» **DIRECTIONS**: First find the line with "R3: 39k (BASE, GND) -> 39k (BASE, LOAD)" in the entries below, then set down exactly every line through the line with "IC202 pin GND: N_7 -> GND", that line included.

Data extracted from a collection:
⟨

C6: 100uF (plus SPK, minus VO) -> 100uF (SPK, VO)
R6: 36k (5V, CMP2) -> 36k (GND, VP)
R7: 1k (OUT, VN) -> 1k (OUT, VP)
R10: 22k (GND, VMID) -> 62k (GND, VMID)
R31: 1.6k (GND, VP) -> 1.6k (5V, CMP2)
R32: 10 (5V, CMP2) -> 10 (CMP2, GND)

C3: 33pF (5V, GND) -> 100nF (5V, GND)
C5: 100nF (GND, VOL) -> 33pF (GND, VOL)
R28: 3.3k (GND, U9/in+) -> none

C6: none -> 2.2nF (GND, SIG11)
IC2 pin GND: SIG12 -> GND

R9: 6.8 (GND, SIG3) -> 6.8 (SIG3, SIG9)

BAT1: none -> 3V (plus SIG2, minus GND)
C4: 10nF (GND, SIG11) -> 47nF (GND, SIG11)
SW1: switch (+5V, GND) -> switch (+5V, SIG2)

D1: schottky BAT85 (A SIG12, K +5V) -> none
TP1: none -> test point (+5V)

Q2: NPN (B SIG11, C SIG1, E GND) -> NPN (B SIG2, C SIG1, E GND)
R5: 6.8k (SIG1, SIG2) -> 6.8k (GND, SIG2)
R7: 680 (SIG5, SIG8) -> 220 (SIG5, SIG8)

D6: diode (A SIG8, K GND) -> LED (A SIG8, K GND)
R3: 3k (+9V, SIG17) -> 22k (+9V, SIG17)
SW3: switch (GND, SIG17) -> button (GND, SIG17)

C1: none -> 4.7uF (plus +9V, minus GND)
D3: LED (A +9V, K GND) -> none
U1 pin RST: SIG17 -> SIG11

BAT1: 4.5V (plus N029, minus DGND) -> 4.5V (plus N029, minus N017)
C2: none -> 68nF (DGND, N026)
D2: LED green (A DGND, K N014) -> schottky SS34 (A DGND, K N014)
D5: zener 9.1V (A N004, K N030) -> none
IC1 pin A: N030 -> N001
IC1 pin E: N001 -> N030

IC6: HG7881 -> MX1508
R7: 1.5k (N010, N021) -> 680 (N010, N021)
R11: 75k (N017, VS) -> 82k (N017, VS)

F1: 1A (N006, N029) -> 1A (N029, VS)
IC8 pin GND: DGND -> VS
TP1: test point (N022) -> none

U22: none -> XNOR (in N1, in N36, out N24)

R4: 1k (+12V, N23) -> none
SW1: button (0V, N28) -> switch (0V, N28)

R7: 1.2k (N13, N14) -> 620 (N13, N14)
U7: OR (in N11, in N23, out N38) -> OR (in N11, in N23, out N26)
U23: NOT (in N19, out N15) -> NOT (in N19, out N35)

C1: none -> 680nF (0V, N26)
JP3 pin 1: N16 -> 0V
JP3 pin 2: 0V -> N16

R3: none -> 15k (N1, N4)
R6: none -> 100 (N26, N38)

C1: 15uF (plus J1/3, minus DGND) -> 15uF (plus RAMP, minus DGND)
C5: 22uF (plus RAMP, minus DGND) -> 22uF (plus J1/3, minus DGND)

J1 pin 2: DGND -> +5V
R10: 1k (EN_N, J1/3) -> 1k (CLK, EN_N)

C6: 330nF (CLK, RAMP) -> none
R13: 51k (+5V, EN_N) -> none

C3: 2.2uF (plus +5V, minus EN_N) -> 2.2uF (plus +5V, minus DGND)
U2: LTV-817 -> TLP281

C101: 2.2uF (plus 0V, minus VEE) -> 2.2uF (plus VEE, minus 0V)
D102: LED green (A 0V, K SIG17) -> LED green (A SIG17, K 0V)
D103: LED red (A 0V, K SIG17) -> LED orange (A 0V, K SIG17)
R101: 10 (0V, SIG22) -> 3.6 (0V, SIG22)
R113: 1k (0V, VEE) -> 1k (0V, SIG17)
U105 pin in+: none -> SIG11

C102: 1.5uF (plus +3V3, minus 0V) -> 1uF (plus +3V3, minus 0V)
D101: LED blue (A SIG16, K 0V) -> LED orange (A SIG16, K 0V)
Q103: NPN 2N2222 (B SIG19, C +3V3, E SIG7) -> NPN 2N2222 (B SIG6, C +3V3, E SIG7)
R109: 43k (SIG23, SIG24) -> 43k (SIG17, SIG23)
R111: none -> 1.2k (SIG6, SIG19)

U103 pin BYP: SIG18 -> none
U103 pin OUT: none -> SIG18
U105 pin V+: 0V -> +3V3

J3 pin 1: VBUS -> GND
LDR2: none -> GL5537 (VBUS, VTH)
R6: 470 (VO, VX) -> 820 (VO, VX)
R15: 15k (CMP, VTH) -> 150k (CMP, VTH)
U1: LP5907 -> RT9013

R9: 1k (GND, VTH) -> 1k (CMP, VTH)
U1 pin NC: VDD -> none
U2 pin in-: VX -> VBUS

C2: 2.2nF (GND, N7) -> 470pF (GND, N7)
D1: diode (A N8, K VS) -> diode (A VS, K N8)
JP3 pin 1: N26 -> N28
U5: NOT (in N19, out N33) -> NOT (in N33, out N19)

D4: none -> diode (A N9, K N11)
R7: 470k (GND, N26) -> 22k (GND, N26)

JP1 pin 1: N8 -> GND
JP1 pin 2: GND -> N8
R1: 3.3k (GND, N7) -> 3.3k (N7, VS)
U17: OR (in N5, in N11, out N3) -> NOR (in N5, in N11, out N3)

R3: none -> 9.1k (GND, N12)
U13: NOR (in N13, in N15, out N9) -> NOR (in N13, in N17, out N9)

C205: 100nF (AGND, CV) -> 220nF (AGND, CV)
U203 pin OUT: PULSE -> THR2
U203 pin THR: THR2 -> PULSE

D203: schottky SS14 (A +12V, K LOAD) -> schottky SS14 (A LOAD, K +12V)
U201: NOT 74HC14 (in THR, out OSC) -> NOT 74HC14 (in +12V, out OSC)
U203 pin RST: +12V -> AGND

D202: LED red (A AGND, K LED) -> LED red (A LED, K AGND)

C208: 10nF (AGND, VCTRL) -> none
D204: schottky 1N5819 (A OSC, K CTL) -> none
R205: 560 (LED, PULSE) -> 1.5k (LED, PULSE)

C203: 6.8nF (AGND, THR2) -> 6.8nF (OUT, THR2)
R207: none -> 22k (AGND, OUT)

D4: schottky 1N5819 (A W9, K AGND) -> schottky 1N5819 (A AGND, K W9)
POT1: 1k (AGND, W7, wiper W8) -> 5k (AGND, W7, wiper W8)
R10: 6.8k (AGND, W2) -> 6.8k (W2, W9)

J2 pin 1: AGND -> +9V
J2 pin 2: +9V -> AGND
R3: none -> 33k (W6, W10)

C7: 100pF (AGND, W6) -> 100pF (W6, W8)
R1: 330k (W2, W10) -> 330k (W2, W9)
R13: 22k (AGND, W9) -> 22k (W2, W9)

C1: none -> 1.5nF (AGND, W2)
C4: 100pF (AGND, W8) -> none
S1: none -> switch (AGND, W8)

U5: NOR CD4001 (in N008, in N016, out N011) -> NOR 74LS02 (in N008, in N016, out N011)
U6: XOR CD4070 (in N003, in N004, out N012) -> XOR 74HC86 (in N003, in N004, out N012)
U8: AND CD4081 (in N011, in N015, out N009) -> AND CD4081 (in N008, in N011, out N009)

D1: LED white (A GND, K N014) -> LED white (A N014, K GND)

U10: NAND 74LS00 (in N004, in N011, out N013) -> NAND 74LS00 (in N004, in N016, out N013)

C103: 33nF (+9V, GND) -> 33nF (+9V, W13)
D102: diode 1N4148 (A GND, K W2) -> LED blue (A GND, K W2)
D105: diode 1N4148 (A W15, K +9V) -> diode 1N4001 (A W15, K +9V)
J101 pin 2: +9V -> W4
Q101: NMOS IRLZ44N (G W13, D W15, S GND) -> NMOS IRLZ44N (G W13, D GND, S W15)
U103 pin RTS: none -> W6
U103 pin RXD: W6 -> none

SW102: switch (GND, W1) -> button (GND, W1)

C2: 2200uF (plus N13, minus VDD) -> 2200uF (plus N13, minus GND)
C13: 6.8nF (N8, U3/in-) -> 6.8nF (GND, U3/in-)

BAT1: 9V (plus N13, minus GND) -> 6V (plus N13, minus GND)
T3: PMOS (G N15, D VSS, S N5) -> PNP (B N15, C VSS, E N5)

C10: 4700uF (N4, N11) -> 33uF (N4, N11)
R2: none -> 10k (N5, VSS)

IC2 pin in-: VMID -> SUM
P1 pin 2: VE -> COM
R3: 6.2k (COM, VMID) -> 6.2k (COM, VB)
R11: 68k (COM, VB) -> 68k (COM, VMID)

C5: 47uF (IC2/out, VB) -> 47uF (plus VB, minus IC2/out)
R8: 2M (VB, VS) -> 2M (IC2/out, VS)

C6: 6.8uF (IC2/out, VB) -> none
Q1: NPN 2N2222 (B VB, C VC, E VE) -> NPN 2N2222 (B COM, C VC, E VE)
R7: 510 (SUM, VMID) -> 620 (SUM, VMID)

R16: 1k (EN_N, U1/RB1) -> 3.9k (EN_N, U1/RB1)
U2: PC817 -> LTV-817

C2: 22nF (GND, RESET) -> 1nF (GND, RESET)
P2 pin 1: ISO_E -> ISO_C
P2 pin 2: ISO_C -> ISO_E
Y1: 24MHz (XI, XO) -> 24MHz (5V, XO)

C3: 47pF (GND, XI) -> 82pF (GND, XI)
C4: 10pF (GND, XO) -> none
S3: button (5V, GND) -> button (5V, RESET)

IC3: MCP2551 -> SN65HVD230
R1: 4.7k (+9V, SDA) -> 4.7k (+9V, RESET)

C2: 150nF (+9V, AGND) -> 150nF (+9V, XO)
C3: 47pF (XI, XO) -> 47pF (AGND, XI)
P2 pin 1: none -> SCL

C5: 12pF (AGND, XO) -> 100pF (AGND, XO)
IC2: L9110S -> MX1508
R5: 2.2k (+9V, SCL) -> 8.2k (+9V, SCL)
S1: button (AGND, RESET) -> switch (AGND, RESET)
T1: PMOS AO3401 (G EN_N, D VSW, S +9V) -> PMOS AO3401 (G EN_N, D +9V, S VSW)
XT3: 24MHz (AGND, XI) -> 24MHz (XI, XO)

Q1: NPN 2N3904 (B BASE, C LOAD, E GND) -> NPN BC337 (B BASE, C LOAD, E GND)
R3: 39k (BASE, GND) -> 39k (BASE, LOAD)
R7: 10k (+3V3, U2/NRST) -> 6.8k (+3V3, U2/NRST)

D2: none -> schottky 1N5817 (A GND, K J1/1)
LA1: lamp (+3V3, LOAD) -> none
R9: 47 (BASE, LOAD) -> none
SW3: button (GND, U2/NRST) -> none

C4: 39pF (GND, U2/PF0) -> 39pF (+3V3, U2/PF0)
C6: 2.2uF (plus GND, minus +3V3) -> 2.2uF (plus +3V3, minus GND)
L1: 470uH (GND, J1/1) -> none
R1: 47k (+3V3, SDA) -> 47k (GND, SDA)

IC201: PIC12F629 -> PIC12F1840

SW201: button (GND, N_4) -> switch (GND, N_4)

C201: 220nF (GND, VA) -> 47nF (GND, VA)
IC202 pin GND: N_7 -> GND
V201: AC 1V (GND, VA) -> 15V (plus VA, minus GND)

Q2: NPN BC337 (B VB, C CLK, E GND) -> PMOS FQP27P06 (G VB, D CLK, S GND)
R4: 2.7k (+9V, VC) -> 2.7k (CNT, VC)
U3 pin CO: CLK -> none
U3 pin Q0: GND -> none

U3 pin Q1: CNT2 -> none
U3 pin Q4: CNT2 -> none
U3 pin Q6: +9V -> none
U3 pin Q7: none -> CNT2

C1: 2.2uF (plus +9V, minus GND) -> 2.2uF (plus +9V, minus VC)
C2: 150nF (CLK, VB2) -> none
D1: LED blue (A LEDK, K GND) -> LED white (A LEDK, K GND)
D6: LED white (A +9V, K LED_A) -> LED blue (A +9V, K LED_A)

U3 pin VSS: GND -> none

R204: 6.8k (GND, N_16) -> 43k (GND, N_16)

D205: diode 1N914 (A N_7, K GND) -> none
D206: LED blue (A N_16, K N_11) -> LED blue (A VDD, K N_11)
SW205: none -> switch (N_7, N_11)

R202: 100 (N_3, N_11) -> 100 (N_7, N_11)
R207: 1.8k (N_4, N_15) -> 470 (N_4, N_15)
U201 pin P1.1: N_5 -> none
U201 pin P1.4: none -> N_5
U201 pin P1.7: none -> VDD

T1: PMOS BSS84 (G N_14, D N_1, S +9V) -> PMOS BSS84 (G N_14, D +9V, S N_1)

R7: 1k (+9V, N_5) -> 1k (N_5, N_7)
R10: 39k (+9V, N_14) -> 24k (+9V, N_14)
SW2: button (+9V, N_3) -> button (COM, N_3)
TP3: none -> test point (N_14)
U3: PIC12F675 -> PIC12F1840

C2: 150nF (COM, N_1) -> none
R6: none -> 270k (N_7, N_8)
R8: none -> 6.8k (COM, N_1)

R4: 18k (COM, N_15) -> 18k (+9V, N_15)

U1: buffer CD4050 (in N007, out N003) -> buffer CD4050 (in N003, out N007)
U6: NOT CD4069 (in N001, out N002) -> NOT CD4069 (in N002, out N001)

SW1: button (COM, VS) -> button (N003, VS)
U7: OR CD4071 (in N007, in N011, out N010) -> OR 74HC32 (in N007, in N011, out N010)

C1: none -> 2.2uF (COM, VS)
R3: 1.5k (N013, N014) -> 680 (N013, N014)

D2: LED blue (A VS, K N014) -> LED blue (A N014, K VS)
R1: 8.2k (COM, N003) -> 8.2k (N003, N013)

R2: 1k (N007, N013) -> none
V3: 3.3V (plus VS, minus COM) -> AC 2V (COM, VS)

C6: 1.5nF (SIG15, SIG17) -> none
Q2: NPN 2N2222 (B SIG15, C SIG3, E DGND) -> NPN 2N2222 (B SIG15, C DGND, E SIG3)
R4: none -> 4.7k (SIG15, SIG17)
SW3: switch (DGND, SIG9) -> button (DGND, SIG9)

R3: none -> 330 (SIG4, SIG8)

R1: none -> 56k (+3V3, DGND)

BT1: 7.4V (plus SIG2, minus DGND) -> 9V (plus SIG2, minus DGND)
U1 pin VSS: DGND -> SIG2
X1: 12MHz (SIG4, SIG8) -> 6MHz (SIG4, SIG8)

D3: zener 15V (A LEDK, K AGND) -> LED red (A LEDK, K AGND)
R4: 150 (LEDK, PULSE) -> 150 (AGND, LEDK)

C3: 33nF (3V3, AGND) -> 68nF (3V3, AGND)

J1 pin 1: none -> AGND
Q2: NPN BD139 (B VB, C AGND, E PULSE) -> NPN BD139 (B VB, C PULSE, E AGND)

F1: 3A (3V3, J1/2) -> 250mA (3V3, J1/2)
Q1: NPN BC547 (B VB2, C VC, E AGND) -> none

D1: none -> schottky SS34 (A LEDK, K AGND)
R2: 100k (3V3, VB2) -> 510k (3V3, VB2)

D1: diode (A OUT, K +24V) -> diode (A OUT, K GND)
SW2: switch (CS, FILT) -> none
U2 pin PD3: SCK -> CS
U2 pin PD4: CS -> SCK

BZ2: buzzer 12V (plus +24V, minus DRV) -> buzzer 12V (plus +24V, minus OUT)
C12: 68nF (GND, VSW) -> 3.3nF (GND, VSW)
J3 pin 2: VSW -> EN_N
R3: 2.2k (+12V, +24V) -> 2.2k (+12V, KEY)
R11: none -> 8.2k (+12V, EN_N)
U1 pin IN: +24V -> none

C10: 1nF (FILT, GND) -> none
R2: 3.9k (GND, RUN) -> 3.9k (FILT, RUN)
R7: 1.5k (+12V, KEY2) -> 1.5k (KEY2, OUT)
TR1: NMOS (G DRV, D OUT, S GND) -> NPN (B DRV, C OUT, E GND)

⟩

» **COMPLETED EXERCISE**:
R3: 39k (BASE, GND) -> 39k (BASE, LOAD)
R7: 10k (+3V3, U2/NRST) -> 6.8k (+3V3, U2/NRST)

D2: none -> schottky 1N5817 (A GND, K J1/1)
LA1: lamp (+3V3, LOAD) -> none
R9: 47 (BASE, LOAD) -> none
SW3: button (GND, U2/NRST) -> none

C4: 39pF (GND, U2/PF0) -> 39pF (+3V3, U2/PF0)
C6: 2.2uF (plus GND, minus +3V3) -> 2.2uF (plus +3V3, minus GND)
L1: 470uH (GND, J1/1) -> none
R1: 47k (+3V3, SDA) -> 47k (GND, SDA)

IC201: PIC12F629 -> PIC12F1840

SW201: button (GND, N_4) -> switch (GND, N_4)

C201: 220nF (GND, VA) -> 47nF (GND, VA)
IC202 pin GND: N_7 -> GND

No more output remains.